++++ MATERIAL SHOWN

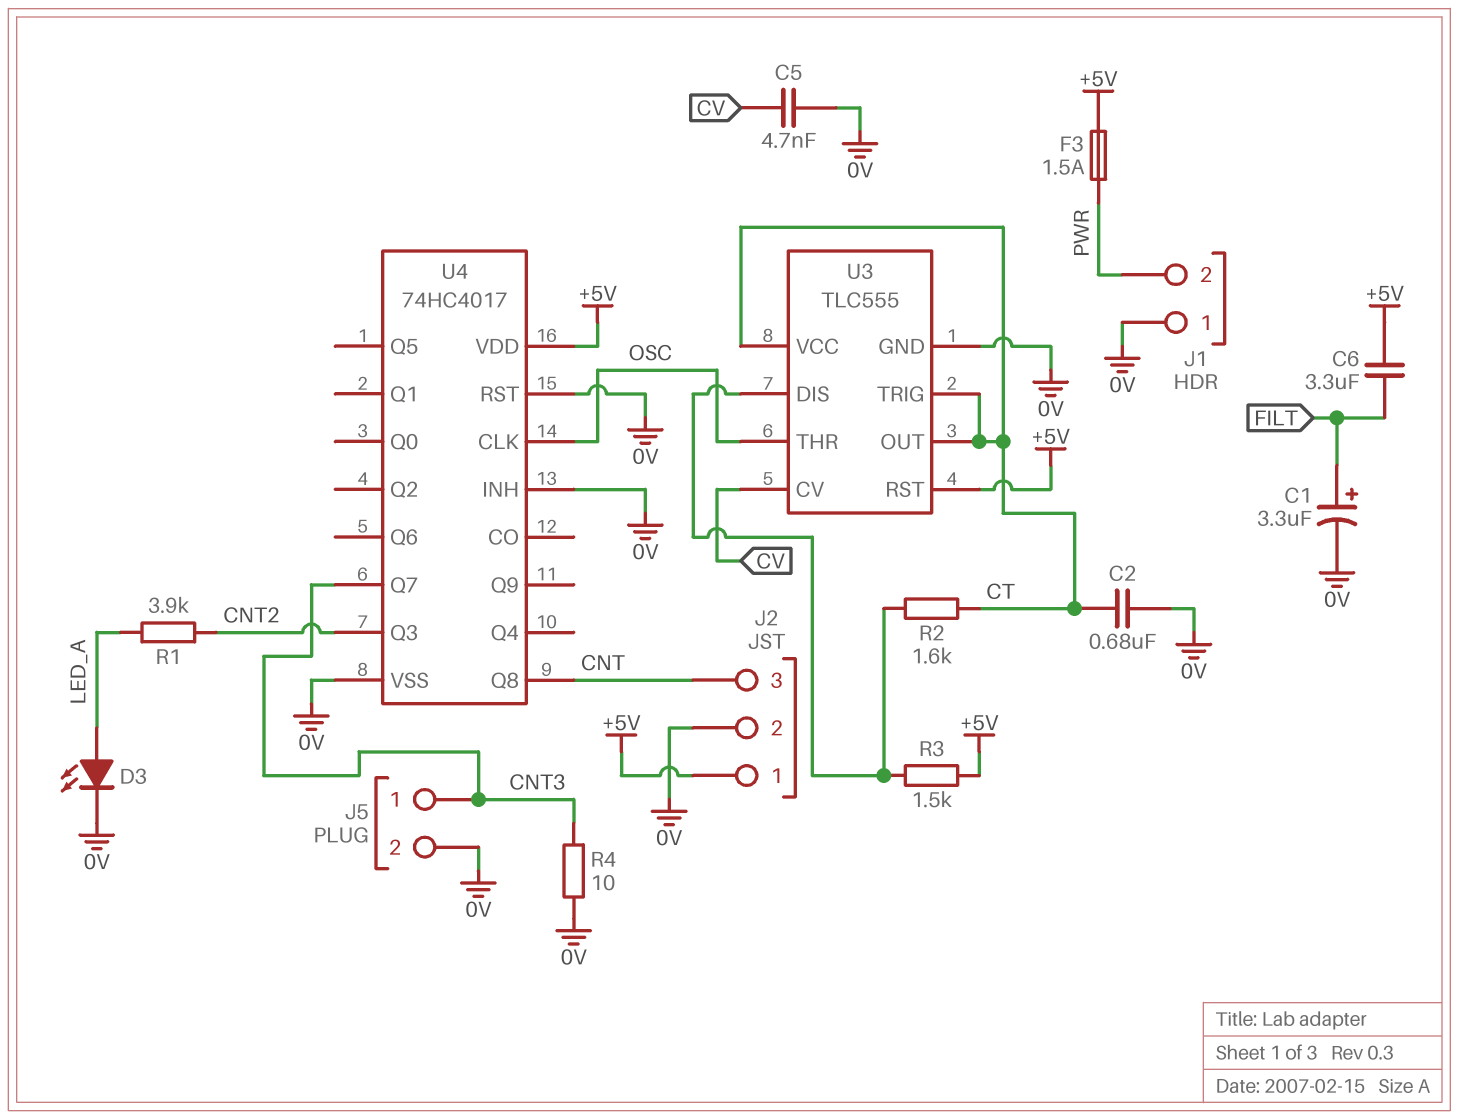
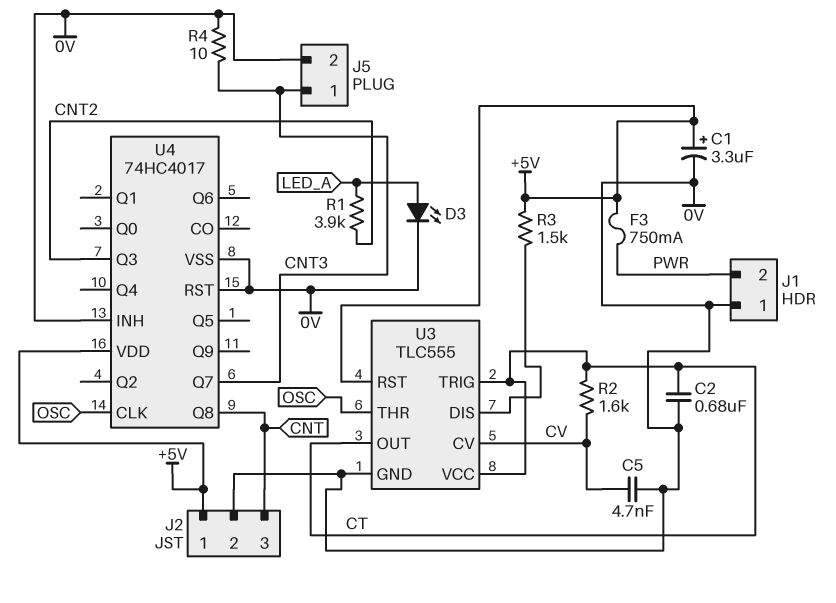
C1: 3.3uF (plus FILT, minus 0V) -> 3.3uF (plus +5V, minus 0V)
C6: 3.3uF (+5V, FILT) -> none
F3: 1.5A (+5V, PWR) -> 750mA (+5V, PWR)
R2: 1.6k (CT, U3/DIS) -> 1.6k (CT, CV)

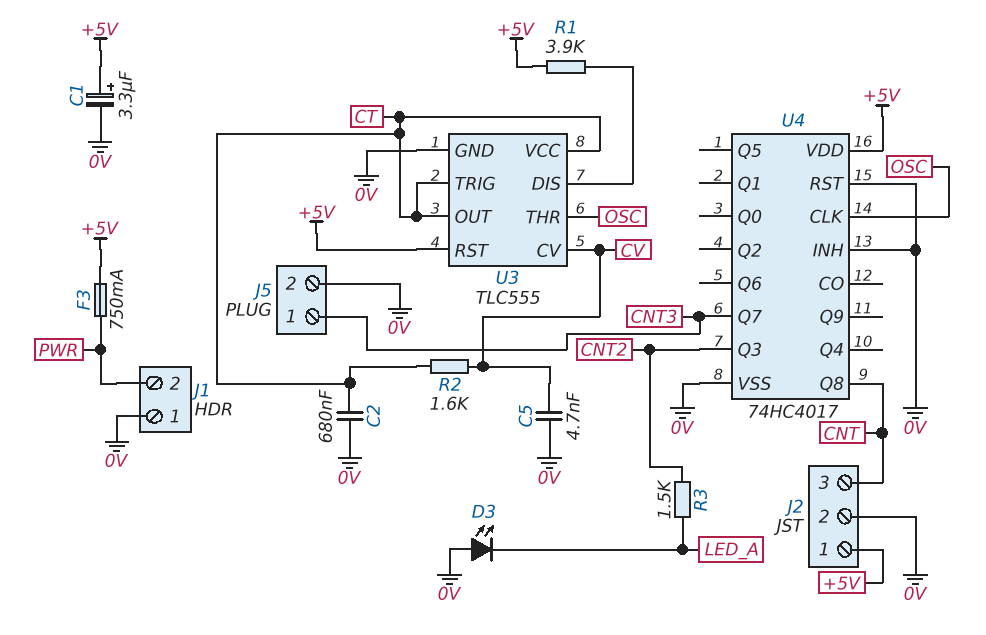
D3: LED (A LED_A, K 0V) -> LED (A 0V, K LED_A)
R1: 3.9k (CNT2, LED_A) -> 3.9k (+5V, U3/DIS)
R3: 1.5k (+5V, U3/DIS) -> 1.5k (CNT2, LED_A)
R4: 10 (0V, CNT3) -> none

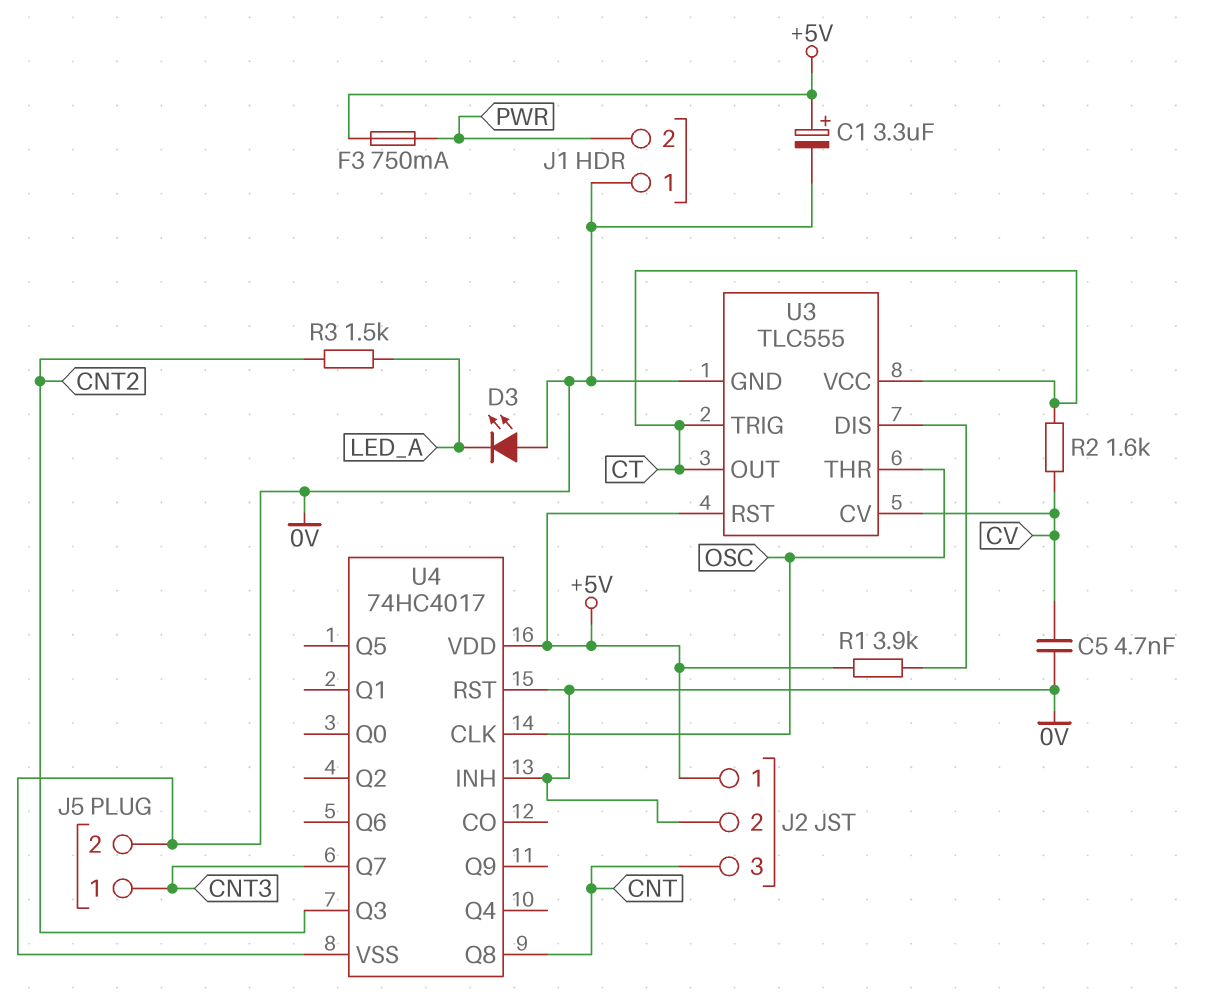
C2: 680nF (0V, CT) -> none

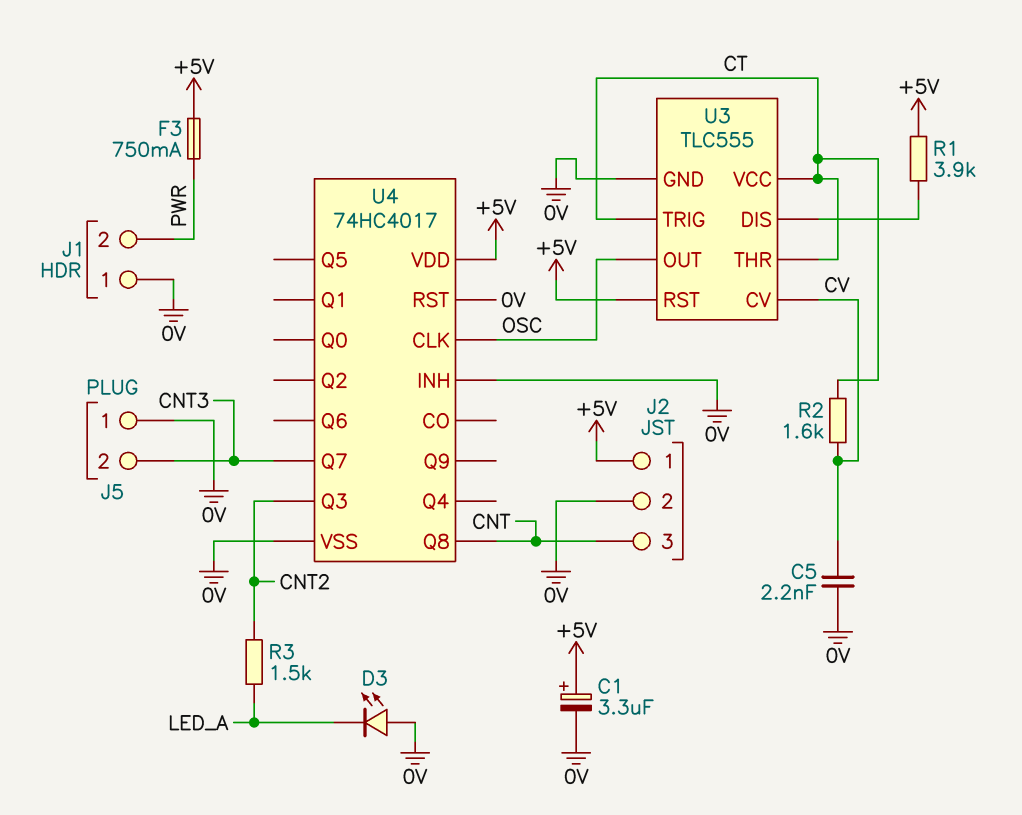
C5: 4.7nF (0V, CV) -> 2.2nF (0V, CV)
J5 pin 1: CNT3 -> 0V
J5 pin 2: 0V -> CNT3
U3 pin OUT: CT -> OSC
U3 pin THR: OSC -> CT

++++++++

Starting at the line that contains "J5 pin 1: CNT3 -> 0V", copy each line through the last one in the records, exactly, and output nothing else.

COMPLETED TASK:
J5 pin 1: CNT3 -> 0V
J5 pin 2: 0V -> CNT3
U3 pin OUT: CT -> OSC
U3 pin THR: OSC -> CT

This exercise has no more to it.